**Work order:** Repeat only the lines below from the one containing "camera: 10 degrees right, 5 degrees up" through the one containing "moved: cône (orange)", inclusive, exactly as written.

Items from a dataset
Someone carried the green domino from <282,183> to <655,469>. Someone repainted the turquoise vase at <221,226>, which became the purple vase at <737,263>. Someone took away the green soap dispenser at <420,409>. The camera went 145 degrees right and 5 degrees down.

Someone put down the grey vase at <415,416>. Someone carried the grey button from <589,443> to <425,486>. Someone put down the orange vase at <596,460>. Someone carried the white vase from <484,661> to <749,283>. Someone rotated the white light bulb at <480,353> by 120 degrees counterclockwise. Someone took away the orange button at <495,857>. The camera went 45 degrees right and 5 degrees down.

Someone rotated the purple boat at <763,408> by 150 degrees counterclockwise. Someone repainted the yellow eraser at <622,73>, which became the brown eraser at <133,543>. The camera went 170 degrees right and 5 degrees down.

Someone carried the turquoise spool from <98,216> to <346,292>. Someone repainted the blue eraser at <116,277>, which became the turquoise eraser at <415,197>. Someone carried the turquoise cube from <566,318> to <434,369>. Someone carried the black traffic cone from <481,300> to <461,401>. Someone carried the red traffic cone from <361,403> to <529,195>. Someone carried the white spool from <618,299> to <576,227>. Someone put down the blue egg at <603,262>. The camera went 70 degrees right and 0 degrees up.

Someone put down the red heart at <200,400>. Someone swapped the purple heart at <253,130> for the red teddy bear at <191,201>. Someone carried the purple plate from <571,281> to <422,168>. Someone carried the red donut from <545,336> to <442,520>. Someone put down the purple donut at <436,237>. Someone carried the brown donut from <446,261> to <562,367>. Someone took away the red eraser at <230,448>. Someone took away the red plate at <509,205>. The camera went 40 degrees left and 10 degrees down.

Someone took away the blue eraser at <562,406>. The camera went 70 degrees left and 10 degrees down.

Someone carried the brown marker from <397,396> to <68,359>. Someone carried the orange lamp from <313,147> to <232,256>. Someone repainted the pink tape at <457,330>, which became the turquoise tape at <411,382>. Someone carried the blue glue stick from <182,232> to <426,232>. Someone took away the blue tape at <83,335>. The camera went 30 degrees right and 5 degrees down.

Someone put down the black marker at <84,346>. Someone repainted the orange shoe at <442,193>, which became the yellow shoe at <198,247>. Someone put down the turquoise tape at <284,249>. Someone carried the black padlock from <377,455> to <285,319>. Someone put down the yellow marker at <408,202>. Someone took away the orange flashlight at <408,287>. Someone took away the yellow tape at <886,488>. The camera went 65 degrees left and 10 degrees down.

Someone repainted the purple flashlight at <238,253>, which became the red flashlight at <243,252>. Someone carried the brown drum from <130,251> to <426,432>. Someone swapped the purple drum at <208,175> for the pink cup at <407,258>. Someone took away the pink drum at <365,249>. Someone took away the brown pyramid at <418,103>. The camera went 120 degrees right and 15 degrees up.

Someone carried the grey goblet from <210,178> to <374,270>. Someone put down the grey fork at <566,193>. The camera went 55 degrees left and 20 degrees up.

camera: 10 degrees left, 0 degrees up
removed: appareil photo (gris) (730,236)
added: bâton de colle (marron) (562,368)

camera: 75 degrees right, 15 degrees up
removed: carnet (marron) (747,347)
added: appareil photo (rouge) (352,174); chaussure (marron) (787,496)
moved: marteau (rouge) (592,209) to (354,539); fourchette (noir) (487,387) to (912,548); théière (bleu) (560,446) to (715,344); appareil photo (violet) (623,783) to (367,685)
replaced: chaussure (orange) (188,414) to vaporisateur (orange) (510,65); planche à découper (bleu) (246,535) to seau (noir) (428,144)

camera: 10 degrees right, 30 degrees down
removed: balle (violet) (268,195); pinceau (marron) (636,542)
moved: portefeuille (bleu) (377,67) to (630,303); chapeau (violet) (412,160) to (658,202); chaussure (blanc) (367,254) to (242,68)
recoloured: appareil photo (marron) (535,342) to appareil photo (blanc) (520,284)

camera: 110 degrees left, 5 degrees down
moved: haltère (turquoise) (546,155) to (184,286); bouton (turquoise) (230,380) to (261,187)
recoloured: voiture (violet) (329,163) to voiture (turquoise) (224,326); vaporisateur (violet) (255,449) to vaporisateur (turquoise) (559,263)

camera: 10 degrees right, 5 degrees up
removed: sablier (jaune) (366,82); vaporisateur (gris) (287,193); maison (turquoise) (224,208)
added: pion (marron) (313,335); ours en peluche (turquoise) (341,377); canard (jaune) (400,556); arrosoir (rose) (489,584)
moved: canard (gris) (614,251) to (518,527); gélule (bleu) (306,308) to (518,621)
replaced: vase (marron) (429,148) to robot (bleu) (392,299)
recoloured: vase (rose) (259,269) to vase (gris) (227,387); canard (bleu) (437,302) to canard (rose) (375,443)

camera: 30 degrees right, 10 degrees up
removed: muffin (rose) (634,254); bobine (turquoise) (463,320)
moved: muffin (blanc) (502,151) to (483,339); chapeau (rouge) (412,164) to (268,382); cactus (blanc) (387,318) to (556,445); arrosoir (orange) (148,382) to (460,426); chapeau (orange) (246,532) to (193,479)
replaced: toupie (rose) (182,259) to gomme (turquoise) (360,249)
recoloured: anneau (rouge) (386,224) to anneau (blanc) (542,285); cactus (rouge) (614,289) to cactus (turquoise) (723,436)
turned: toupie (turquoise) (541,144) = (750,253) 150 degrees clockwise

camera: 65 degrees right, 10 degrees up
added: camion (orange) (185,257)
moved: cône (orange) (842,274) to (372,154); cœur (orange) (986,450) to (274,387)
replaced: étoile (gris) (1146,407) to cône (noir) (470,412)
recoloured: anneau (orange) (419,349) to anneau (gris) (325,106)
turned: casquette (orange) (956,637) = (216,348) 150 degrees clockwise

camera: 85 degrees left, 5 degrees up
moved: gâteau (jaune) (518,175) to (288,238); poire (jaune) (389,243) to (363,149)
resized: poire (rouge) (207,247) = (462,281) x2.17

**Answer section:**
camera: 10 degrees right, 5 degrees up
removed: sablier (jaune) (366,82); vaporisateur (gris) (287,193); maison (turquoise) (224,208)
added: pion (marron) (313,335); ours en peluche (turquoise) (341,377); canard (jaune) (400,556); arrosoir (rose) (489,584)
moved: canard (gris) (614,251) to (518,527); gélule (bleu) (306,308) to (518,621)
replaced: vase (marron) (429,148) to robot (bleu) (392,299)
recoloured: vase (rose) (259,269) to vase (gris) (227,387); canard (bleu) (437,302) to canard (rose) (375,443)

camera: 30 degrees right, 10 degrees up
removed: muffin (rose) (634,254); bobine (turquoise) (463,320)
moved: muffin (blanc) (502,151) to (483,339); chapeau (rouge) (412,164) to (268,382); cactus (blanc) (387,318) to (556,445); arrosoir (orange) (148,382) to (460,426); chapeau (orange) (246,532) to (193,479)
replaced: toupie (rose) (182,259) to gomme (turquoise) (360,249)
recoloured: anneau (rouge) (386,224) to anneau (blanc) (542,285); cactus (rouge) (614,289) to cactus (turquoise) (723,436)
turned: toupie (turquoise) (541,144) = (750,253) 150 degrees clockwise

camera: 65 degrees right, 10 degrees up
added: camion (orange) (185,257)
moved: cône (orange) (842,274) to (372,154); cœur (orange) (986,450) to (274,387)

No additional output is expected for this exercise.